## PROBLEM
Wherever "tekuto" appears in the records below, copy the line that holds it.

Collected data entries

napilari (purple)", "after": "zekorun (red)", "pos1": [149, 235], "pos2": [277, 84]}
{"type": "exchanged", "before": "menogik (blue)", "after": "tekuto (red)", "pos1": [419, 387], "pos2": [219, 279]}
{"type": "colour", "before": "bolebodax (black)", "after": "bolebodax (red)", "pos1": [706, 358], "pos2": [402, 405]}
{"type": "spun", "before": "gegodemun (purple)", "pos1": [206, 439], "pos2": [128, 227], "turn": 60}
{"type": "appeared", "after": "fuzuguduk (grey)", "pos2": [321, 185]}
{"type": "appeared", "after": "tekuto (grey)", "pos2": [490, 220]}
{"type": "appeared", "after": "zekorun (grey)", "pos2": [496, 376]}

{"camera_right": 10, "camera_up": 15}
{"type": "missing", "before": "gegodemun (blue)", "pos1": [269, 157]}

--

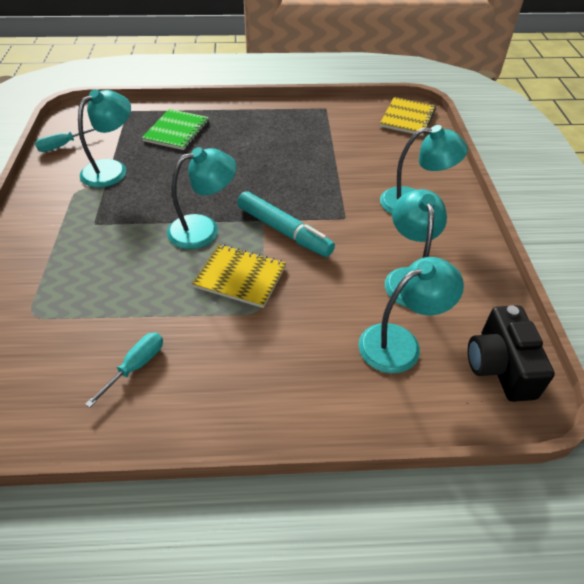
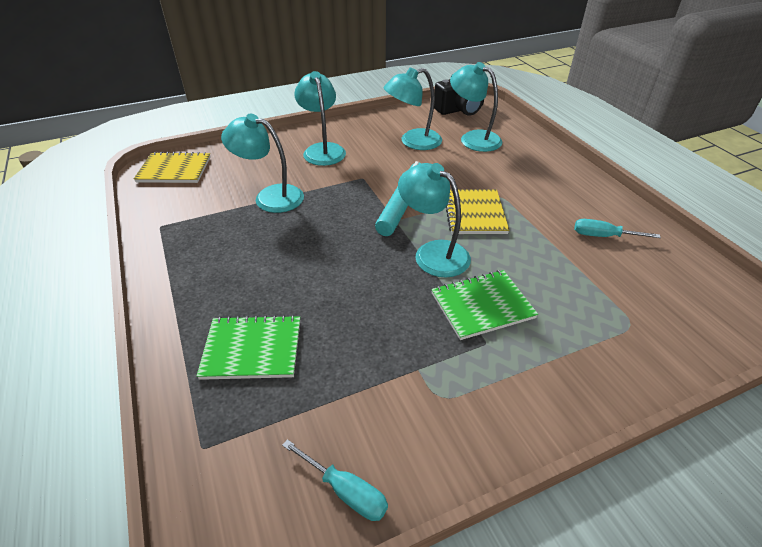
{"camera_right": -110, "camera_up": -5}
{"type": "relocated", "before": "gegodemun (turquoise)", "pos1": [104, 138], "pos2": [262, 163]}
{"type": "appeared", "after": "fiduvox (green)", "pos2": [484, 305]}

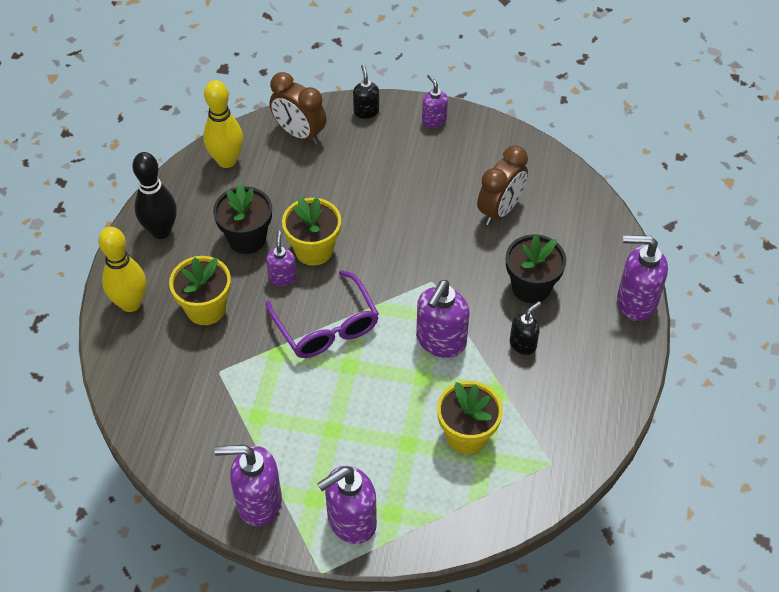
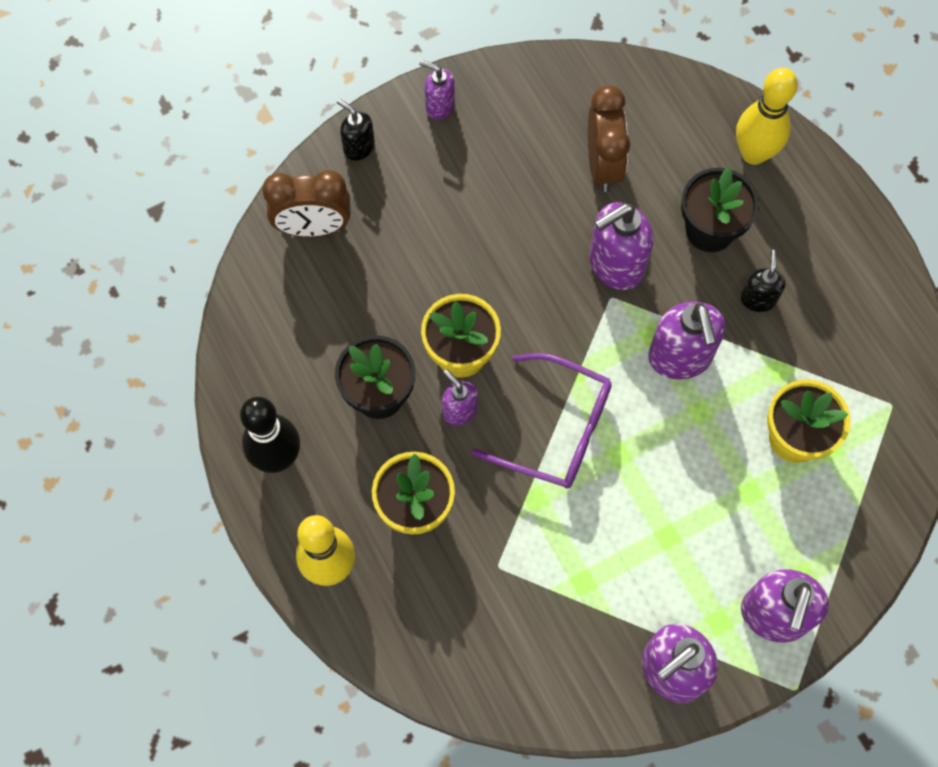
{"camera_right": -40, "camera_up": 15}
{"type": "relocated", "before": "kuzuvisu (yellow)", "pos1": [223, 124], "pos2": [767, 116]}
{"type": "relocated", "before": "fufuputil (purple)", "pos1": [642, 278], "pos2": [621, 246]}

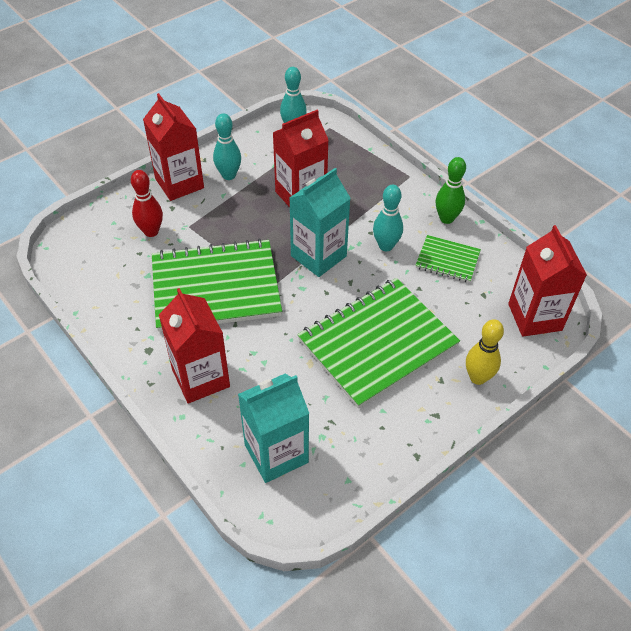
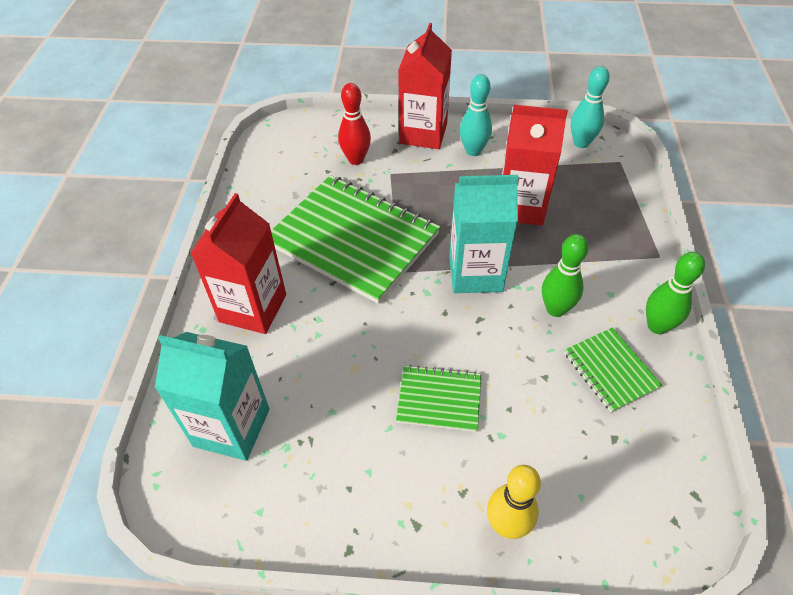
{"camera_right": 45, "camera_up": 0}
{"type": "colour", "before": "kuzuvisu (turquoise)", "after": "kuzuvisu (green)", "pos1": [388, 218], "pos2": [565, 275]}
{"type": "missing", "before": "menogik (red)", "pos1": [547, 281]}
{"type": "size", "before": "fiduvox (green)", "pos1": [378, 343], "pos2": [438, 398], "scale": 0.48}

## ANSWER BOX
{"type": "exchanged", "before": "menogik (blue)", "after": "tekuto (red)", "pos1": [419, 387], "pos2": [219, 279]}
{"type": "appeared", "after": "tekuto (grey)", "pos2": [490, 220]}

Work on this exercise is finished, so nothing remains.